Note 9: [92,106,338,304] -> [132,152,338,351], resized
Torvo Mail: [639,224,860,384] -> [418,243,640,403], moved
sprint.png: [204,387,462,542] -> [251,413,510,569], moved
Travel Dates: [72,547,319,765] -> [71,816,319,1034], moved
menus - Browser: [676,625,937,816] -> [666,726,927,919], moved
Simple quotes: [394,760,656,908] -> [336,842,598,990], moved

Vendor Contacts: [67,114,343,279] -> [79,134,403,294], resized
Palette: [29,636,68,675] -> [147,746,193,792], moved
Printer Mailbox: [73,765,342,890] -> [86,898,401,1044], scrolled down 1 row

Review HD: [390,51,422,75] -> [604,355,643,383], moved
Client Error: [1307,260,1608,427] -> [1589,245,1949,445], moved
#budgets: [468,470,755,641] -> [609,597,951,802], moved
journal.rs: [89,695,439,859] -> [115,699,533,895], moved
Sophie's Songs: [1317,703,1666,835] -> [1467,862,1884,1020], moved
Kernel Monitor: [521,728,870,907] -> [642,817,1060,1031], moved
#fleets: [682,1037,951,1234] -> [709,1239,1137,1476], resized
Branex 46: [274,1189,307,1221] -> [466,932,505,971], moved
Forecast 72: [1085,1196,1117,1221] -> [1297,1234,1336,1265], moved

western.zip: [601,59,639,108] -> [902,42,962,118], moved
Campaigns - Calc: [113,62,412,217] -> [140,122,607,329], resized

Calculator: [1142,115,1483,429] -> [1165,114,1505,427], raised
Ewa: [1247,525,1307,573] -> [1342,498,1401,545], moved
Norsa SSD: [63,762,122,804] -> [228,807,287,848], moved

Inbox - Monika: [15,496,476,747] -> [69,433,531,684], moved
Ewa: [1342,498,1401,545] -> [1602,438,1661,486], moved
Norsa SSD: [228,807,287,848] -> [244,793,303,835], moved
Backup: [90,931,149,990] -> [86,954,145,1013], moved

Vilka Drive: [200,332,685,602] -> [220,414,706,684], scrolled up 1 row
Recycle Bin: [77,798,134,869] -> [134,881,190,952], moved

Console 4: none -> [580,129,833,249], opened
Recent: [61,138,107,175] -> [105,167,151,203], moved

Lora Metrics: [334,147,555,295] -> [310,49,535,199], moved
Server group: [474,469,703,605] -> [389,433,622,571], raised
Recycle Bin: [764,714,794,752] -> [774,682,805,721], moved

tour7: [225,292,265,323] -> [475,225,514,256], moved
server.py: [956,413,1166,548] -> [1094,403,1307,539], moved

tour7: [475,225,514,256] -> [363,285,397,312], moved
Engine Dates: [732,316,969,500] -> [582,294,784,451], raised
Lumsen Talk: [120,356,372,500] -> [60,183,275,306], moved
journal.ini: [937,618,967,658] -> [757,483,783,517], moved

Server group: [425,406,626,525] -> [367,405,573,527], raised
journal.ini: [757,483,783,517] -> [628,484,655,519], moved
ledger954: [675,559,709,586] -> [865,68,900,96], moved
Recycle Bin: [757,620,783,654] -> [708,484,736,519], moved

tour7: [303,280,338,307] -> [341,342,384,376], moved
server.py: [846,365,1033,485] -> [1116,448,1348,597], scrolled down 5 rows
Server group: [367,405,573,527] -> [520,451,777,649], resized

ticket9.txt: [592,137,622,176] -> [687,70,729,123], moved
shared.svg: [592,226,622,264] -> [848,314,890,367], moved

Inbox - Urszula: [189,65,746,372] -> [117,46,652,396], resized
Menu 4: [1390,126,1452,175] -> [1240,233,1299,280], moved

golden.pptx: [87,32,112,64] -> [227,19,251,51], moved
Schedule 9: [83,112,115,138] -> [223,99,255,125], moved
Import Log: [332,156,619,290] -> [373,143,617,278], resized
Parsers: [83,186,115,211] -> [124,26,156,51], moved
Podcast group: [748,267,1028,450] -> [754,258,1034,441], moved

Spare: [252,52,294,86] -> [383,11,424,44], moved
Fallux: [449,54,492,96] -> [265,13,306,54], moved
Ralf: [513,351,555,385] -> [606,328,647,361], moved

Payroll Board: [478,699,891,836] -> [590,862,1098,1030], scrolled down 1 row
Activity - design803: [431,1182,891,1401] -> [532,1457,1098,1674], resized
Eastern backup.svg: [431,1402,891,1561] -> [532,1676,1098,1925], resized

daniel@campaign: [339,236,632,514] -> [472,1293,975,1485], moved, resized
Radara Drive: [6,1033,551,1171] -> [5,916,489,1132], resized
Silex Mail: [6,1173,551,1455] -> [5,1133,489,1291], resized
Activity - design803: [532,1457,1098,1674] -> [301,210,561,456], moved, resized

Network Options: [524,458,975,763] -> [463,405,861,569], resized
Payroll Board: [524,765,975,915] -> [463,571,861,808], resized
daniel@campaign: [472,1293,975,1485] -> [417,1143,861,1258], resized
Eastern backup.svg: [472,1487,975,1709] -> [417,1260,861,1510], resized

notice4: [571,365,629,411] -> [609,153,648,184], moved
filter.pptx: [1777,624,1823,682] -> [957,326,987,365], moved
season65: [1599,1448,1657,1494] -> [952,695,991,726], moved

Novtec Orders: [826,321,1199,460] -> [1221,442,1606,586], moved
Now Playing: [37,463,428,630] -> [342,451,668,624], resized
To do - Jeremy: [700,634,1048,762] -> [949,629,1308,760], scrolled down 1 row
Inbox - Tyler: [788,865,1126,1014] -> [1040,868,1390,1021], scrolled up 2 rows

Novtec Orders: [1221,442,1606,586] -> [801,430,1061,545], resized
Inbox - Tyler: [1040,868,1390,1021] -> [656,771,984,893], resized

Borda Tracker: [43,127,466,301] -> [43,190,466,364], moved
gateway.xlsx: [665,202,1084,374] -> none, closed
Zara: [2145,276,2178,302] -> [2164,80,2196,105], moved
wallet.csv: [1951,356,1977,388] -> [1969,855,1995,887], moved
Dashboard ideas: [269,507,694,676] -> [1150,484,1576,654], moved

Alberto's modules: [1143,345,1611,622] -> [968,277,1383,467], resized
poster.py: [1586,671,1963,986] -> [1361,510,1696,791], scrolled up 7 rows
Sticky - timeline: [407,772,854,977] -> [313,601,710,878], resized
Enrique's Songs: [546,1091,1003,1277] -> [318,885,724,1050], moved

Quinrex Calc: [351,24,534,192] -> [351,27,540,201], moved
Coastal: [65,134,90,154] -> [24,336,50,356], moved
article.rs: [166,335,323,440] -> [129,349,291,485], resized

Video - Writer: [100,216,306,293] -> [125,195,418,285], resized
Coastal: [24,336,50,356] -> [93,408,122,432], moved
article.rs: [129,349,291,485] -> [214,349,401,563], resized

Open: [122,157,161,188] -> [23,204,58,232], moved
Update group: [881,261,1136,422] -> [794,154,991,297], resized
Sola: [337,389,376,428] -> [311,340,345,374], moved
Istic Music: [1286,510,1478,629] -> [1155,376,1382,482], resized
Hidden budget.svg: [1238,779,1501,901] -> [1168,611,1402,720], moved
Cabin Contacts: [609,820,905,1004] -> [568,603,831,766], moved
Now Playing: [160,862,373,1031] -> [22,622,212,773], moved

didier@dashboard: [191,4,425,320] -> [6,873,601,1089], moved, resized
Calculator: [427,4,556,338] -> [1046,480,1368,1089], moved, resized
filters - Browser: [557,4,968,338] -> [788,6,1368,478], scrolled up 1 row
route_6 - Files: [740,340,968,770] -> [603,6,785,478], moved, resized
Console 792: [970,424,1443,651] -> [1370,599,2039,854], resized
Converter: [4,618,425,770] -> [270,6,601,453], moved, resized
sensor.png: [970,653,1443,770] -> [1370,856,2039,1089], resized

####################

*REQUIRED ACTION*: From the records above, print only the lines between the one holding "Engine Dates: [732,316,969,500]" and the one holding "Fallux: [449,54,492,96] ->", inclusive, exactly as they stand.

*YOUR RESPONSE*:
Engine Dates: [732,316,969,500] -> [582,294,784,451], raised
Lumsen Talk: [120,356,372,500] -> [60,183,275,306], moved
journal.ini: [937,618,967,658] -> [757,483,783,517], moved

Server group: [425,406,626,525] -> [367,405,573,527], raised
journal.ini: [757,483,783,517] -> [628,484,655,519], moved
ledger954: [675,559,709,586] -> [865,68,900,96], moved
Recycle Bin: [757,620,783,654] -> [708,484,736,519], moved

tour7: [303,280,338,307] -> [341,342,384,376], moved
server.py: [846,365,1033,485] -> [1116,448,1348,597], scrolled down 5 rows
Server group: [367,405,573,527] -> [520,451,777,649], resized

ticket9.txt: [592,137,622,176] -> [687,70,729,123], moved
shared.svg: [592,226,622,264] -> [848,314,890,367], moved

Inbox - Urszula: [189,65,746,372] -> [117,46,652,396], resized
Menu 4: [1390,126,1452,175] -> [1240,233,1299,280], moved

golden.pptx: [87,32,112,64] -> [227,19,251,51], moved
Schedule 9: [83,112,115,138] -> [223,99,255,125], moved
Import Log: [332,156,619,290] -> [373,143,617,278], resized
Parsers: [83,186,115,211] -> [124,26,156,51], moved
Podcast group: [748,267,1028,450] -> [754,258,1034,441], moved

Spare: [252,52,294,86] -> [383,11,424,44], moved
Fallux: [449,54,492,96] -> [265,13,306,54], moved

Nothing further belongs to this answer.